[Directions]: Each line below from the one containing "Tasse/gelb [694, 563, 744, 614]" through the one containing "Kubus/weiß [640, 543, 695, 602]" is to be given again exactly, and no line outside that span.

[Available data]:

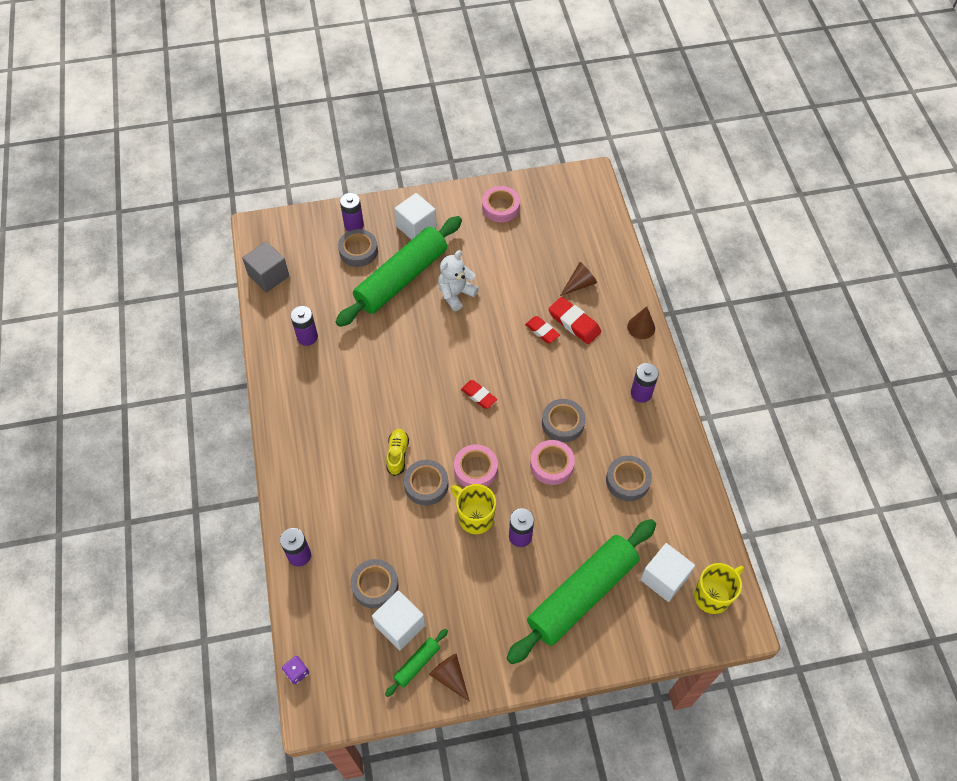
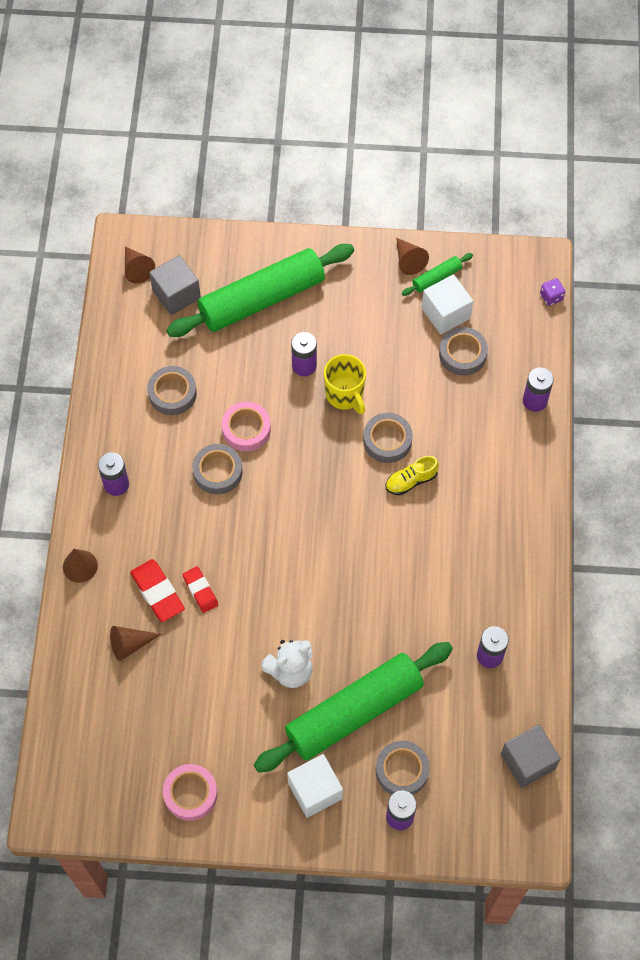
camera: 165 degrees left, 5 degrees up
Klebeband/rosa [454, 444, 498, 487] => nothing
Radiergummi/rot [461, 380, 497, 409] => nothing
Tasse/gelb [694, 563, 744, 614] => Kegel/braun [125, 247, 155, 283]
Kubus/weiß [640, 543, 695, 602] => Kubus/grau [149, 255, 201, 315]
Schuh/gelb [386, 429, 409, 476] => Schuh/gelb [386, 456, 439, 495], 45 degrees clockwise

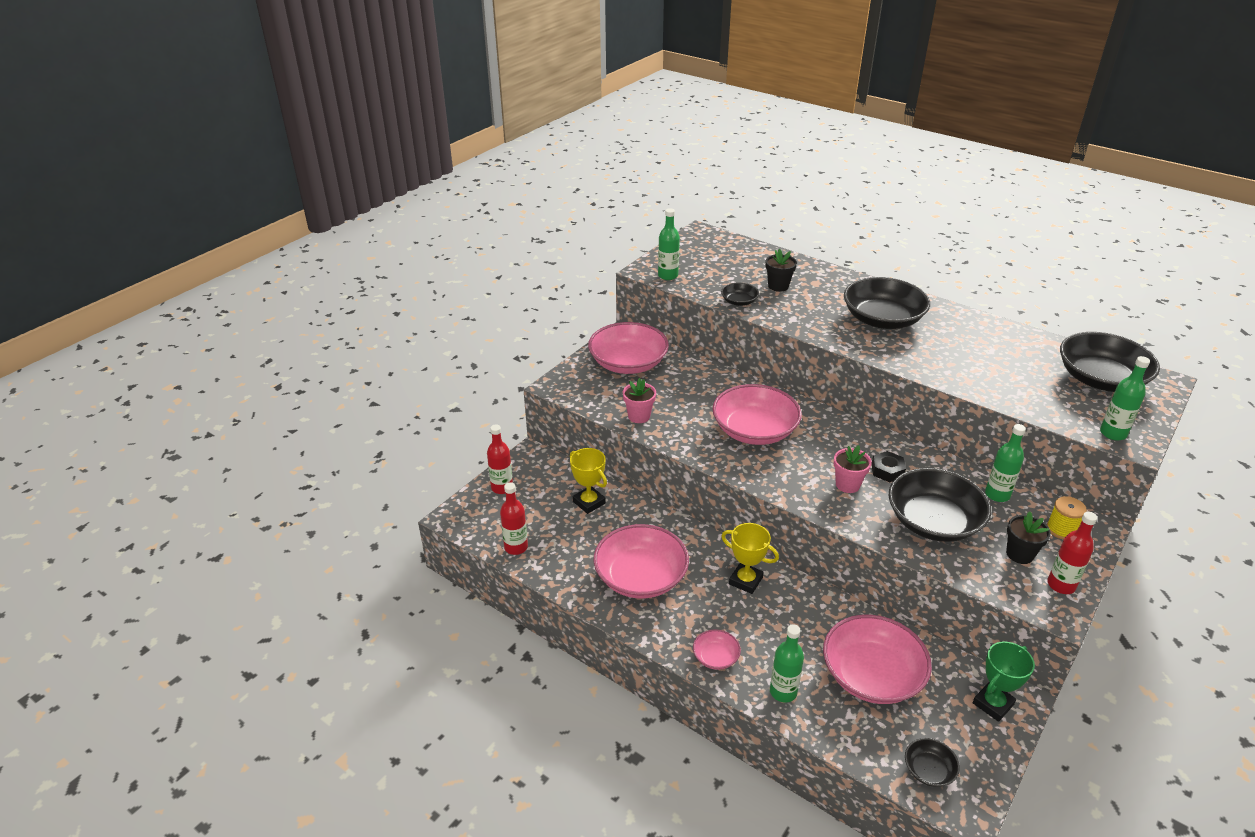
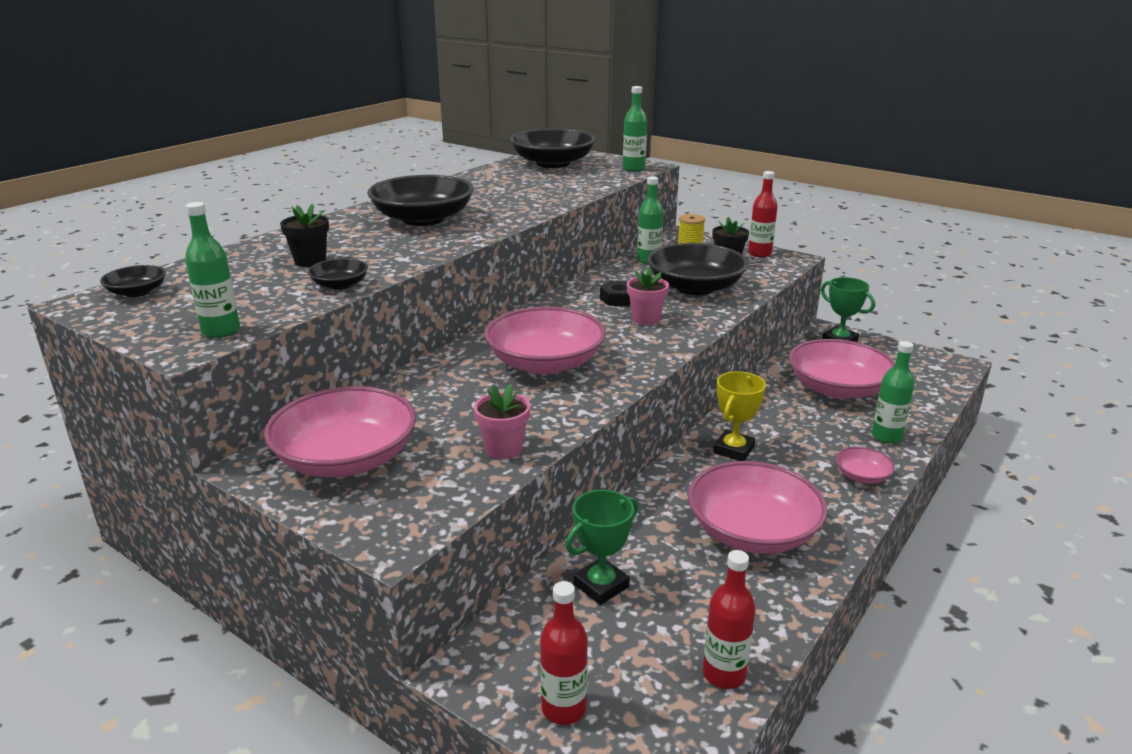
camera: 90 degrees left, 10 degrees down
Schüssel/schwarz [905, 738, 960, 787] => Schüssel/schwarz [100, 265, 166, 297], relocated
Pokal/gelb [570, 448, 607, 514] => Pokal/grün [565, 490, 638, 605]

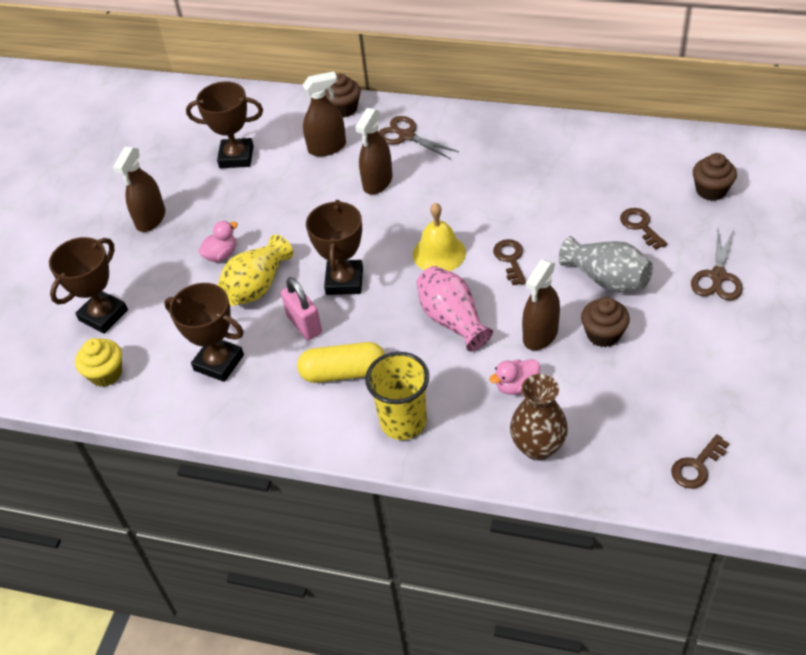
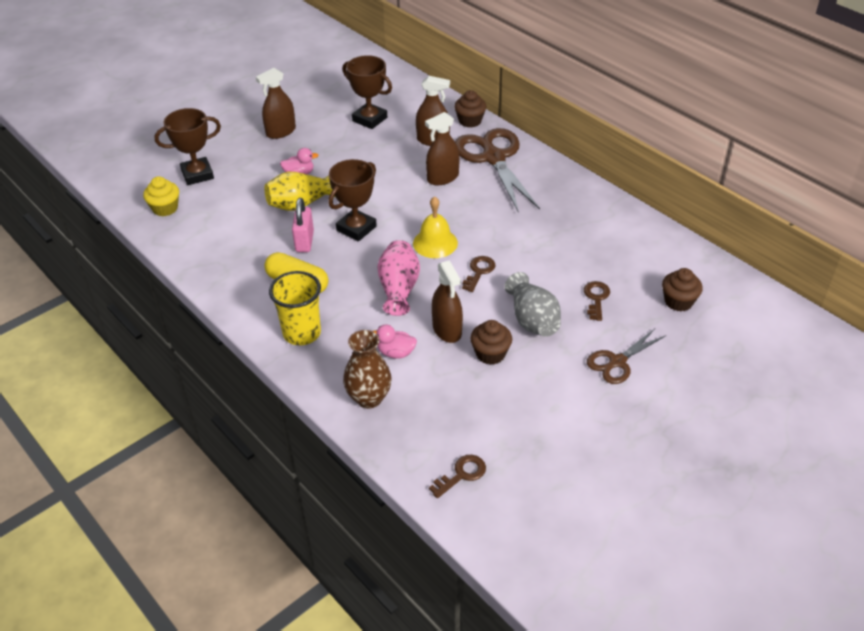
camera: 30 degrees right, 5 degrees down
Pokal/braun [164, 283, 244, 382] => nothing
Sprühflasche/braun [522, 260, 560, 350] => Sprühflasche/braun [432, 260, 463, 343], 90 degrees counterclockwise
Schlüssel/braun [671, 434, 729, 489] => Schlüssel/braun [429, 455, 486, 498], 150 degrees clockwise
Schere/braun [378, 116, 459, 159] => Schere/braun [455, 128, 540, 213], x1.84

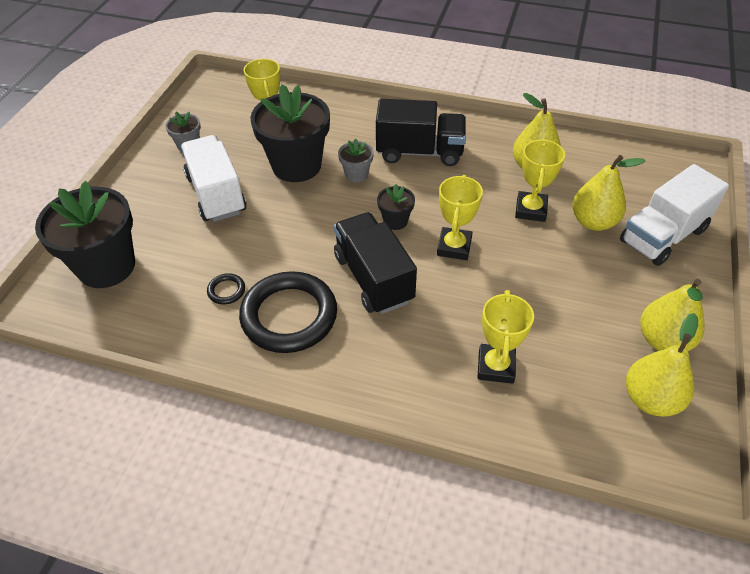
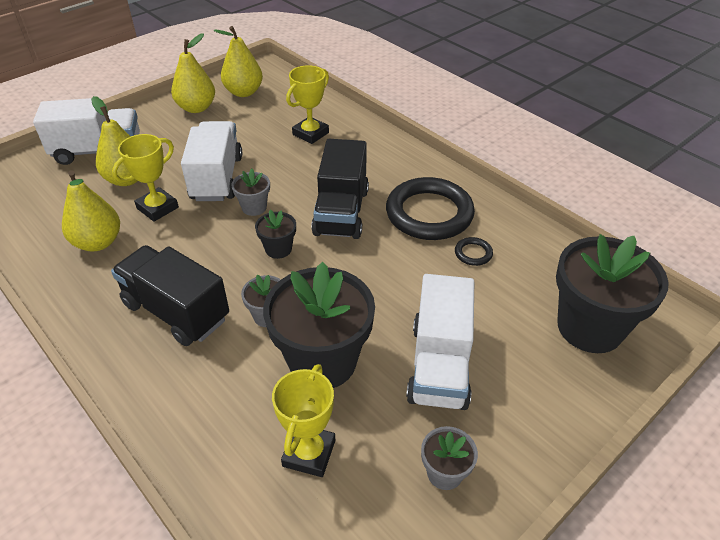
camera: 150 degrees left, 5 degrees down
nothing => Lastwagen/weiß [181, 121, 242, 201]
Pokal/gelb [437, 175, 483, 260] => Blumentopf/grau [231, 169, 270, 216]

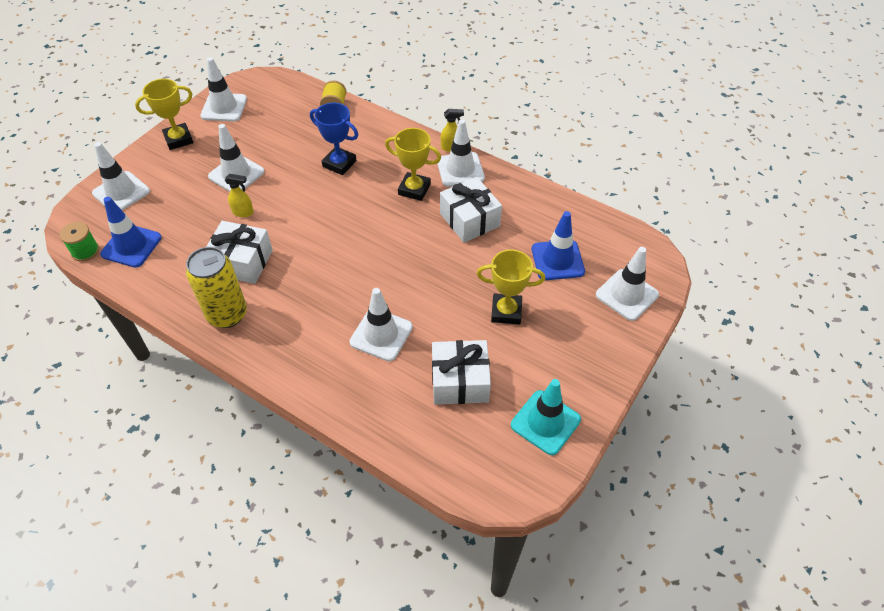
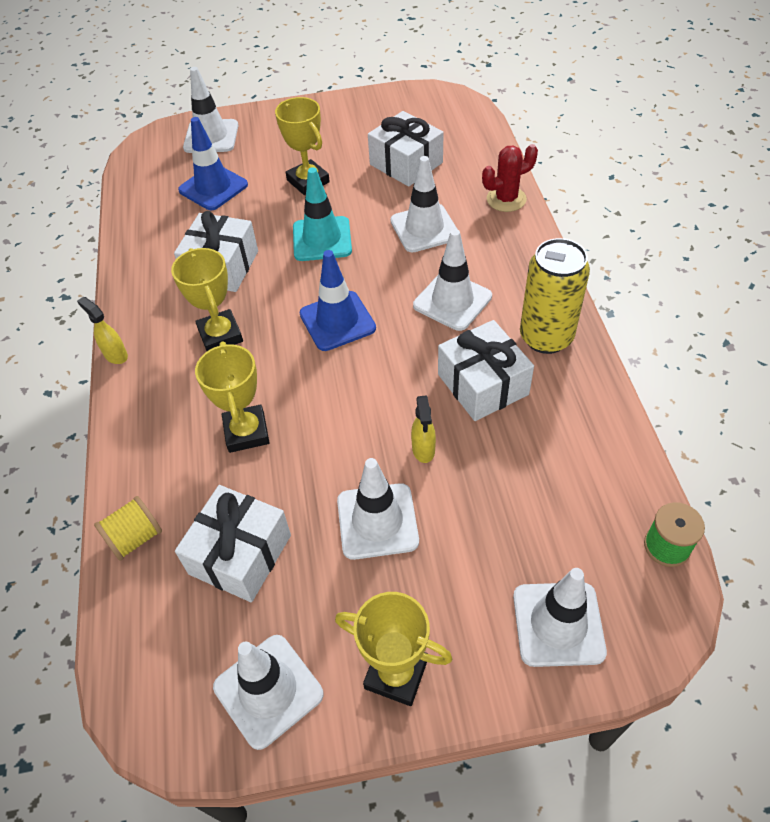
camera: 130 degrees left, 0 degrees up
nothing => Geschenk/weiß [175, 485, 291, 602]
nothing => Kaktus/rot [482, 144, 538, 212]
Leitkegel/blau [100, 197, 162, 268] => Leitkegel/blau [300, 250, 376, 351], relocated
Leitkegel/weiß [437, 119, 485, 187] => Leitkegel/weiß [413, 229, 492, 331], relocated
Leitkegel/türkis [511, 379, 581, 455] => Leitkegel/türkis [293, 167, 352, 261], relocated
Pokal/blau [310, 103, 358, 175] => Pokal/gelb [195, 341, 270, 453]
Sprühflasche/gelb [225, 174, 254, 217] => Sprühflasche/gelb [411, 395, 436, 463], 150 degrees counterclockwise

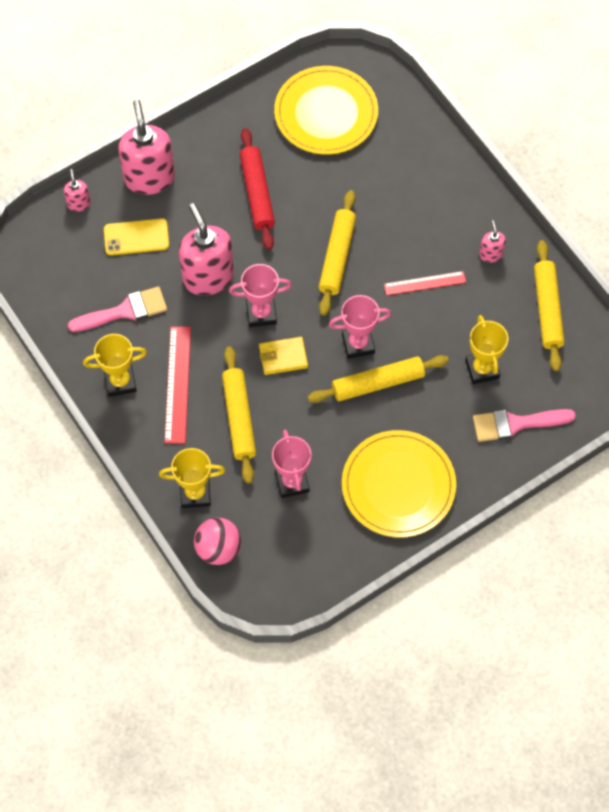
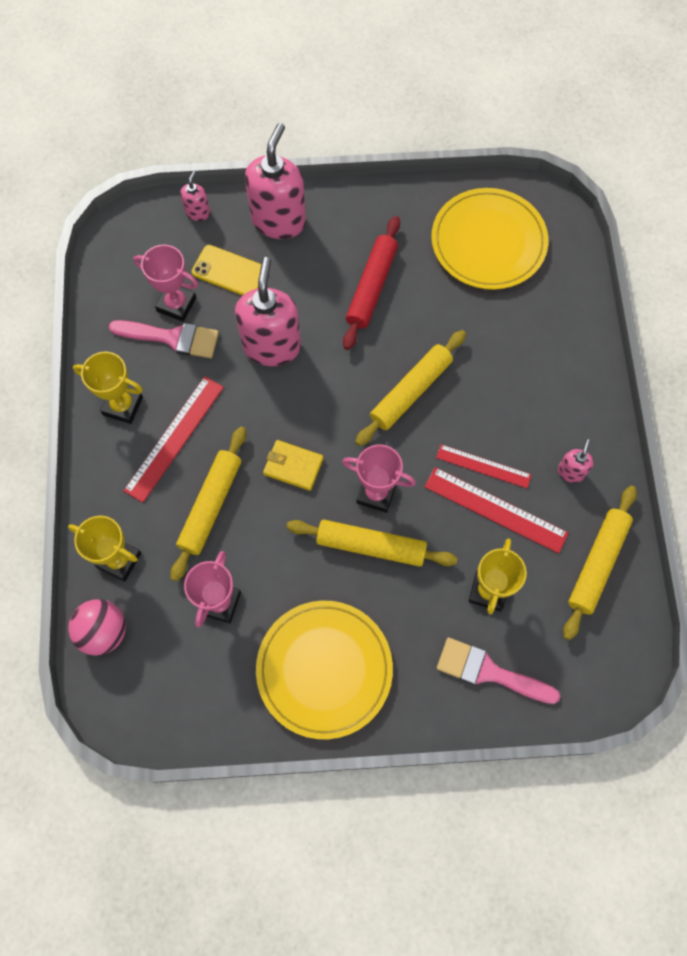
camera: 30 degrees right, 5 degrees up
nothing => Lineal/rot [425, 467, 569, 554]
Pokal/rosa [229, 264, 292, 327] => Pokal/rosa [133, 245, 198, 322], relocated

[Result]:
Tasse/gelb [694, 563, 744, 614] => Kegel/braun [125, 247, 155, 283]
Kubus/weiß [640, 543, 695, 602] => Kubus/grau [149, 255, 201, 315]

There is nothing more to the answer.